# ABOUT THIS EXERCISE:
Your output should be the line with "(110, 348) = (82, 235): none -> purple hat" and all following lines of the data below, through the end, repeated exactly.

+ + + + + + +

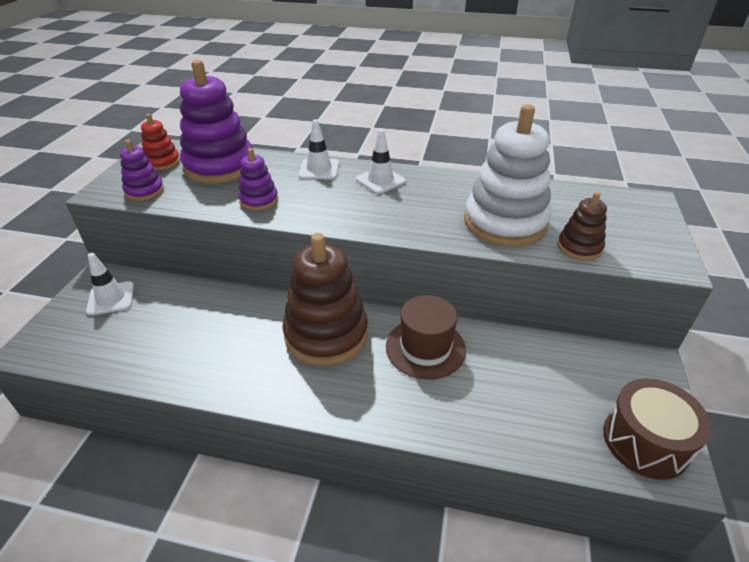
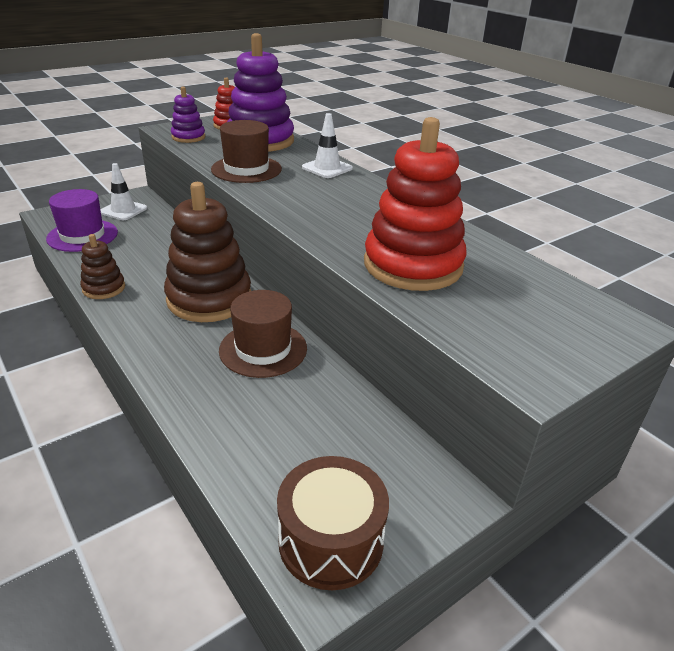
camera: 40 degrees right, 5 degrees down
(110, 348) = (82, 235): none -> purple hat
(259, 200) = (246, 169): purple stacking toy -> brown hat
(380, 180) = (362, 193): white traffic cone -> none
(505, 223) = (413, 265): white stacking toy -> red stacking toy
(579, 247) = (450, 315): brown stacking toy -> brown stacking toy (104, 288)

+ + + + + + +

# EXERCISE RESPONSE:
(110, 348) = (82, 235): none -> purple hat
(259, 200) = (246, 169): purple stacking toy -> brown hat
(380, 180) = (362, 193): white traffic cone -> none
(505, 223) = (413, 265): white stacking toy -> red stacking toy
(579, 247) = (450, 315): brown stacking toy -> brown stacking toy (104, 288)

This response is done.